• _Records shown_
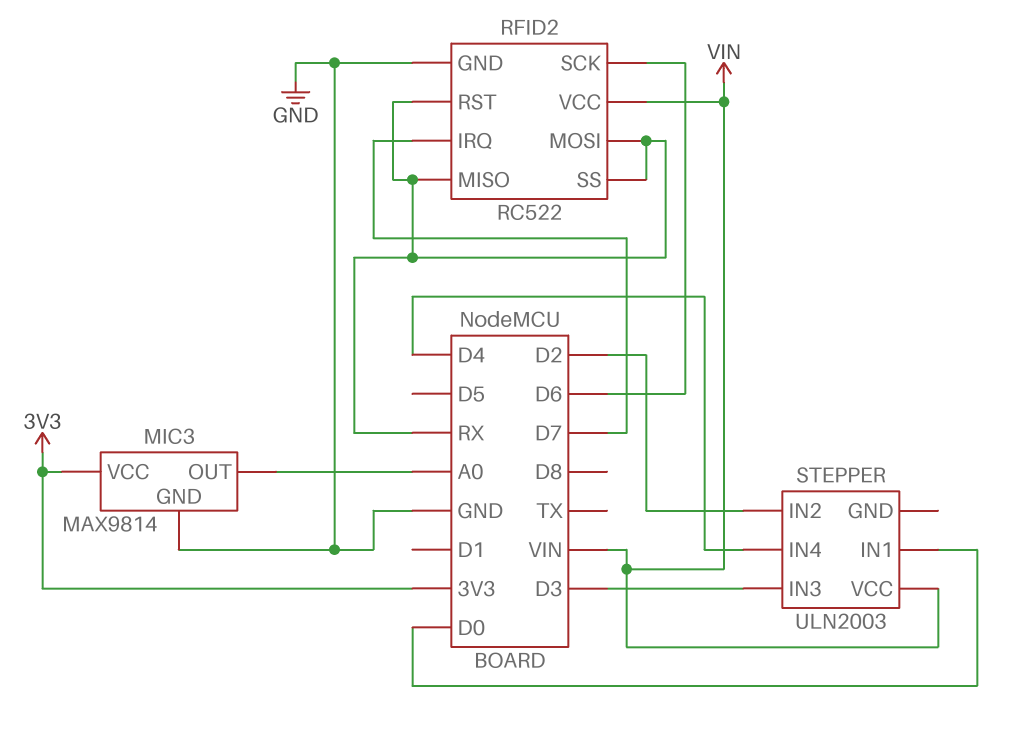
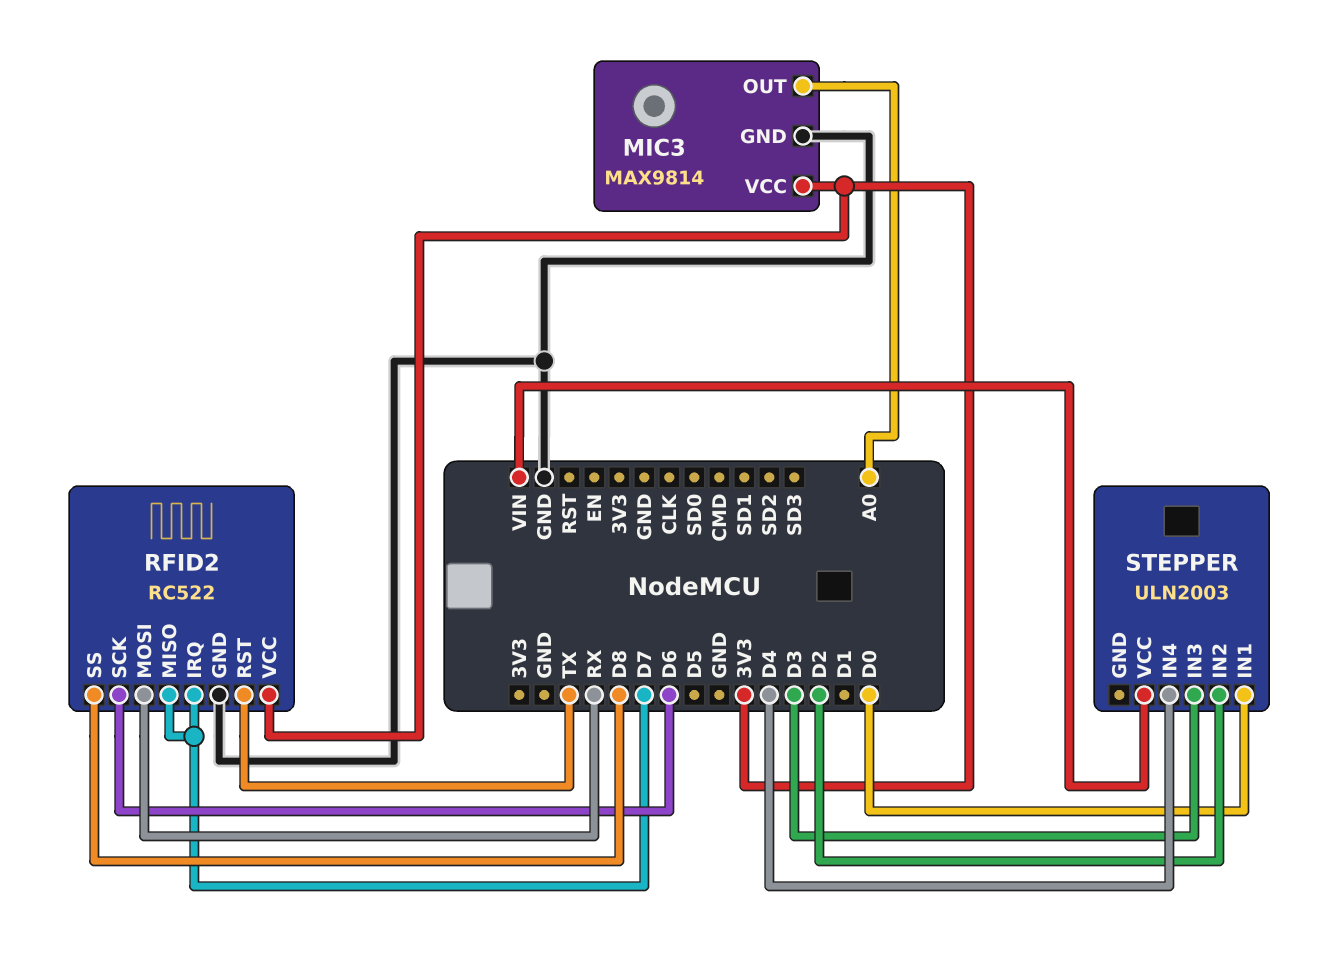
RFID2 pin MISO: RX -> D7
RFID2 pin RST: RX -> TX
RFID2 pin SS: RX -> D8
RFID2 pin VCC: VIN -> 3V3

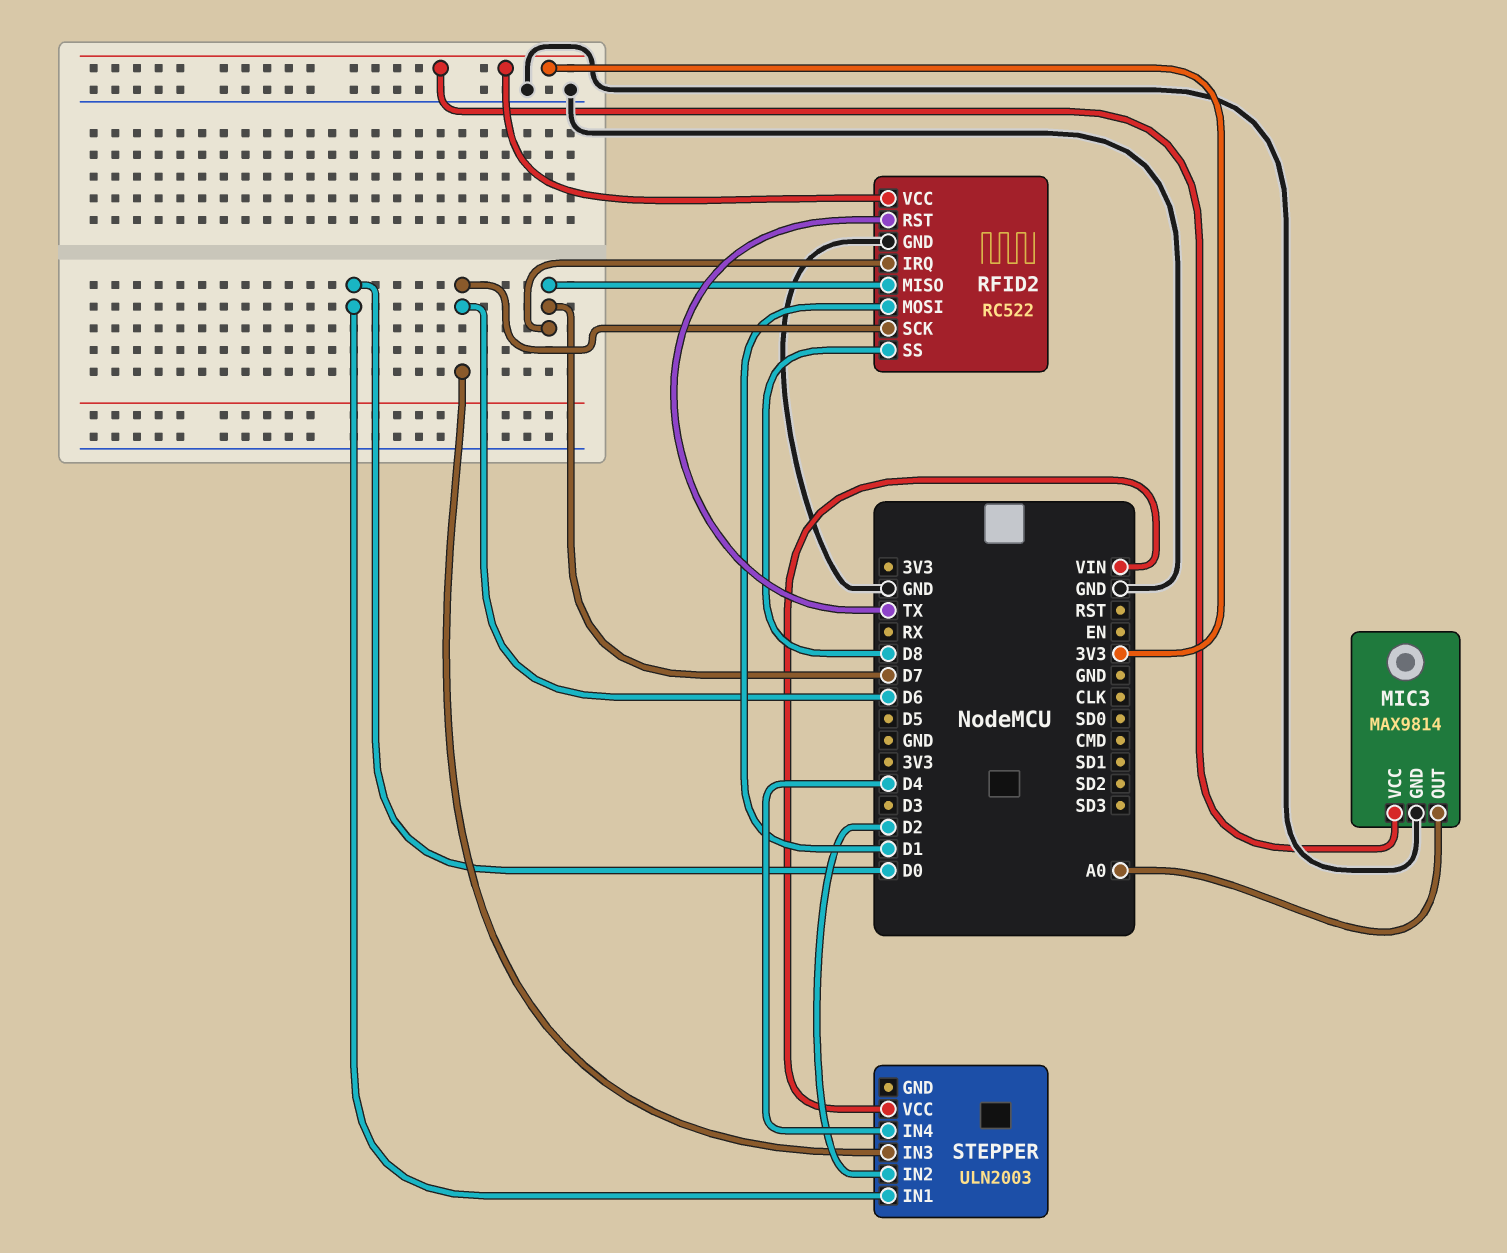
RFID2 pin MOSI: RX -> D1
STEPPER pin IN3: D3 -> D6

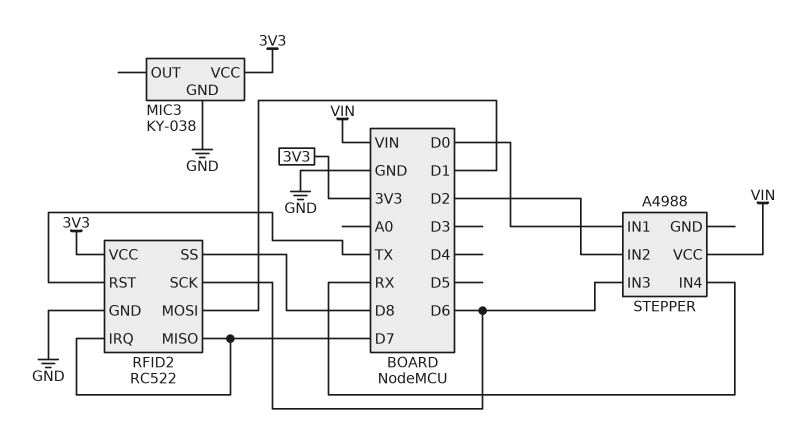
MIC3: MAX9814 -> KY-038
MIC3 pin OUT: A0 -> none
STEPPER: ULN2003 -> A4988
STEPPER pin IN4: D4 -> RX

• _Exercise brief_
Skip the images and restate each record above word for word.

• _Output of the exercise_
RFID2 pin MISO: RX -> D7
RFID2 pin RST: RX -> TX
RFID2 pin SS: RX -> D8
RFID2 pin VCC: VIN -> 3V3

RFID2 pin MOSI: RX -> D1
STEPPER pin IN3: D3 -> D6

MIC3: MAX9814 -> KY-038
MIC3 pin OUT: A0 -> none
STEPPER: ULN2003 -> A4988
STEPPER pin IN4: D4 -> RX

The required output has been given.